TASK OBJECTIVE
When you reproduce the data, keep every word exactly as it stands and leave the pictures out.

DATASET CONTENT
Content starts

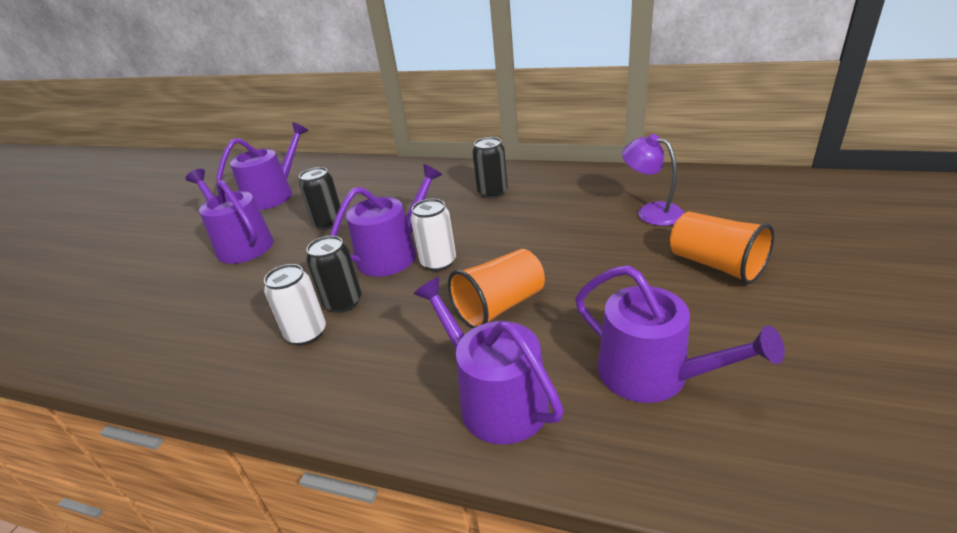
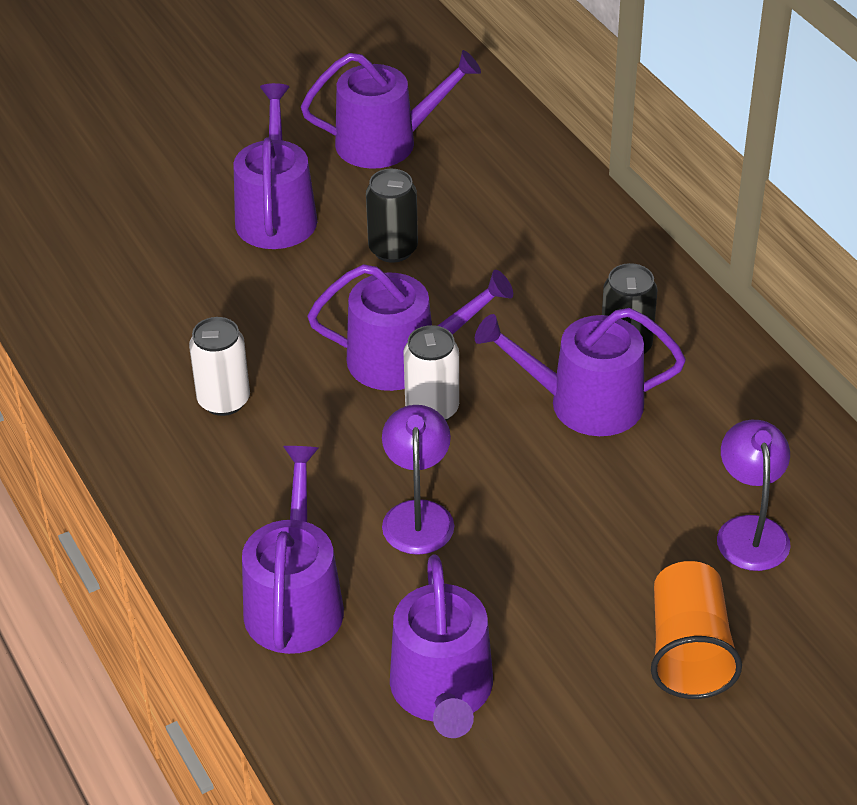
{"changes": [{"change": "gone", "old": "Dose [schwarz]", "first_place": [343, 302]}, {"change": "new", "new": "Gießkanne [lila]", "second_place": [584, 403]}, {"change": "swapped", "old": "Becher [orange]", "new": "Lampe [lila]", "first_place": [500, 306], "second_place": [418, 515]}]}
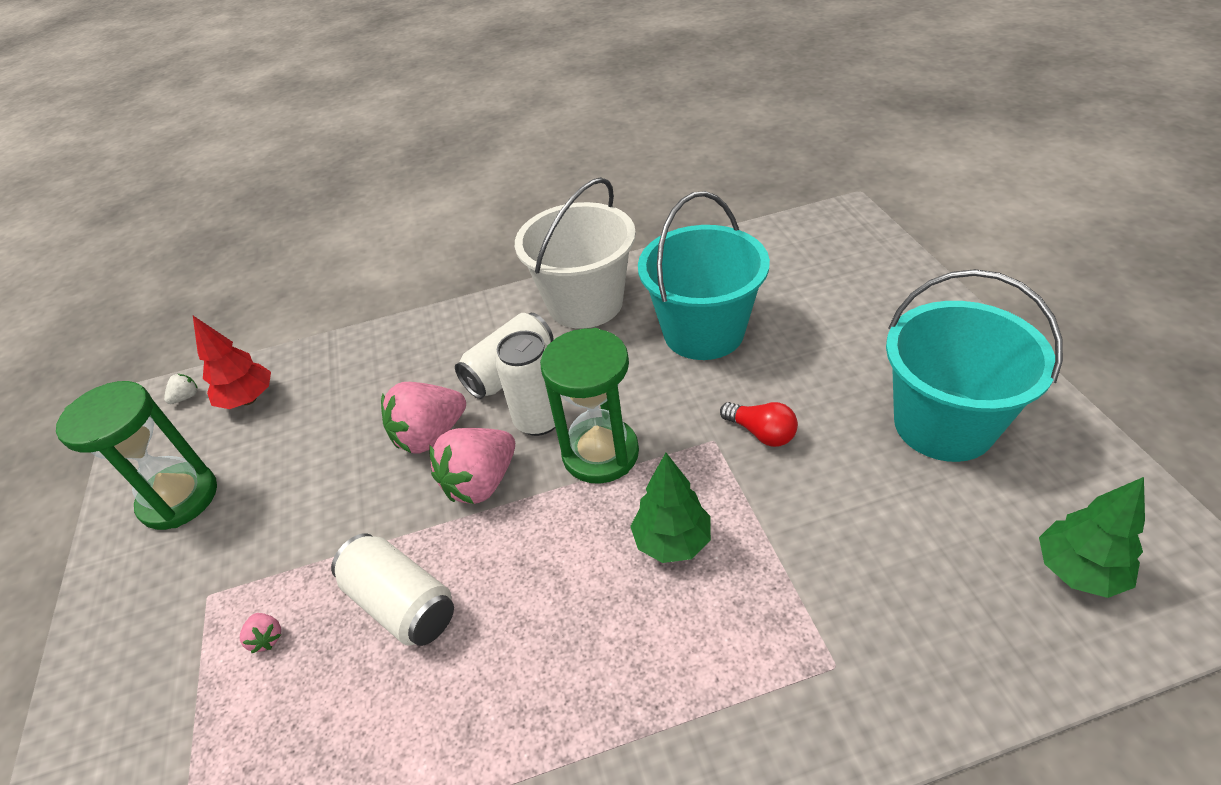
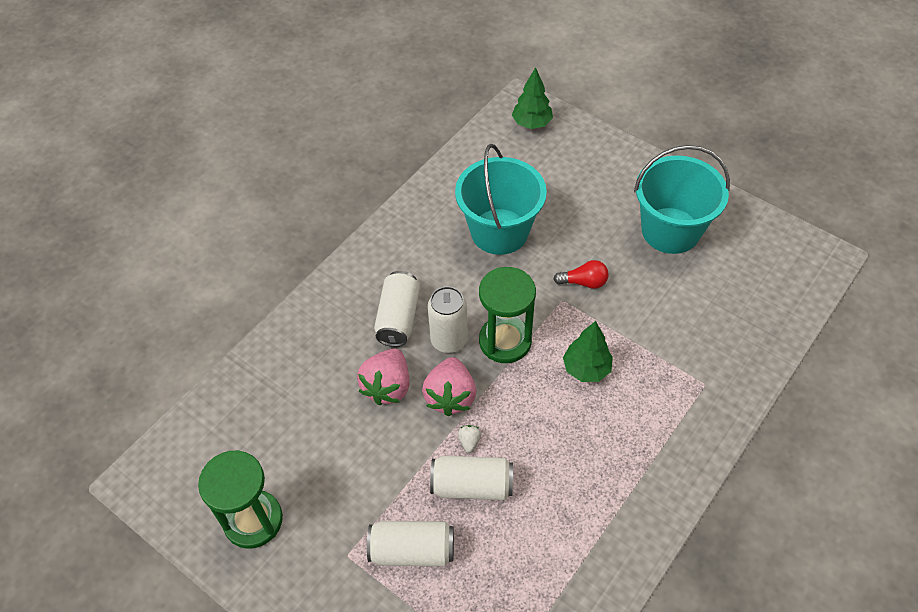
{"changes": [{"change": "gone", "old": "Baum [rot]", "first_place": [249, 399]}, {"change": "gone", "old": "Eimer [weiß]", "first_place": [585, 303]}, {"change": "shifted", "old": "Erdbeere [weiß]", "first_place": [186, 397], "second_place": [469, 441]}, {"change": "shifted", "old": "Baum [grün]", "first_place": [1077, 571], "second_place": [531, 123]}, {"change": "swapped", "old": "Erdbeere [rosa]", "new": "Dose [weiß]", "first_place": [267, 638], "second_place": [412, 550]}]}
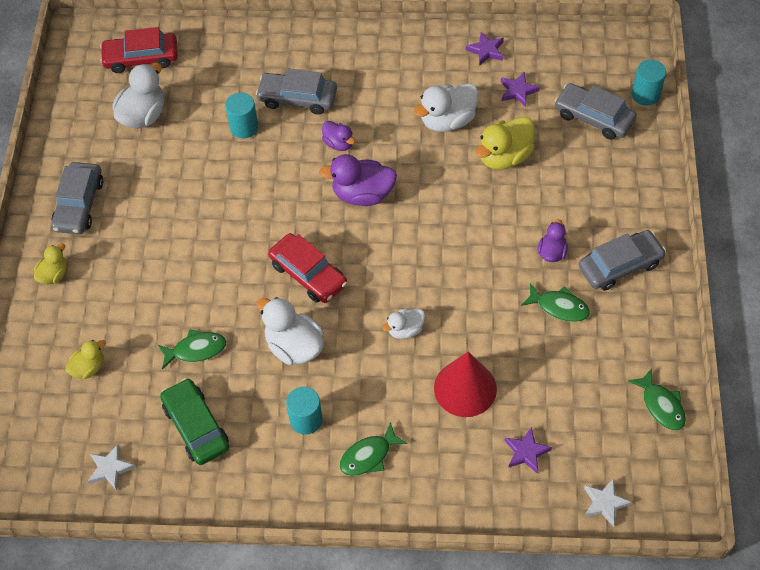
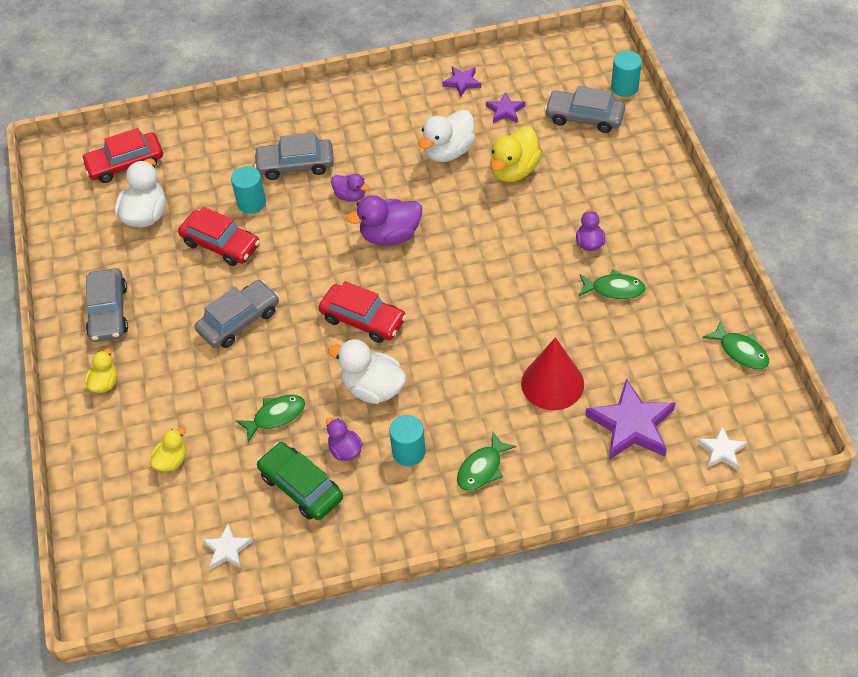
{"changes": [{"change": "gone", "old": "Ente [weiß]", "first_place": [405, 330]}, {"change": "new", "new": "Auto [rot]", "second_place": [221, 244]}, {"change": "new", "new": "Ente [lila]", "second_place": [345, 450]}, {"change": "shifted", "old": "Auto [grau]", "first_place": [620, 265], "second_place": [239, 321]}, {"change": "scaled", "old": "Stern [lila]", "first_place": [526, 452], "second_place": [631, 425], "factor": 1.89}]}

Content ends

THE ANSWER
{"changes": [{"change": "gone", "old": "Dose [schwarz]", "first_place": [343, 302]}, {"change": "new", "new": "Gießkanne [lila]", "second_place": [584, 403]}, {"change": "swapped", "old": "Becher [orange]", "new": "Lampe [lila]", "first_place": [500, 306], "second_place": [418, 515]}]}
{"changes": [{"change": "gone", "old": "Baum [rot]", "first_place": [249, 399]}, {"change": "gone", "old": "Eimer [weiß]", "first_place": [585, 303]}, {"change": "shifted", "old": "Erdbeere [weiß]", "first_place": [186, 397], "second_place": [469, 441]}, {"change": "shifted", "old": "Baum [grün]", "first_place": [1077, 571], "second_place": [531, 123]}, {"change": "swapped", "old": "Erdbeere [rosa]", "new": "Dose [weiß]", "first_place": [267, 638], "second_place": [412, 550]}]}
{"changes": [{"change": "gone", "old": "Ente [weiß]", "first_place": [405, 330]}, {"change": "new", "new": "Auto [rot]", "second_place": [221, 244]}, {"change": "new", "new": "Ente [lila]", "second_place": [345, 450]}, {"change": "shifted", "old": "Auto [grau]", "first_place": [620, 265], "second_place": [239, 321]}, {"change": "scaled", "old": "Stern [lila]", "first_place": [526, 452], "second_place": [631, 425], "factor": 1.89}]}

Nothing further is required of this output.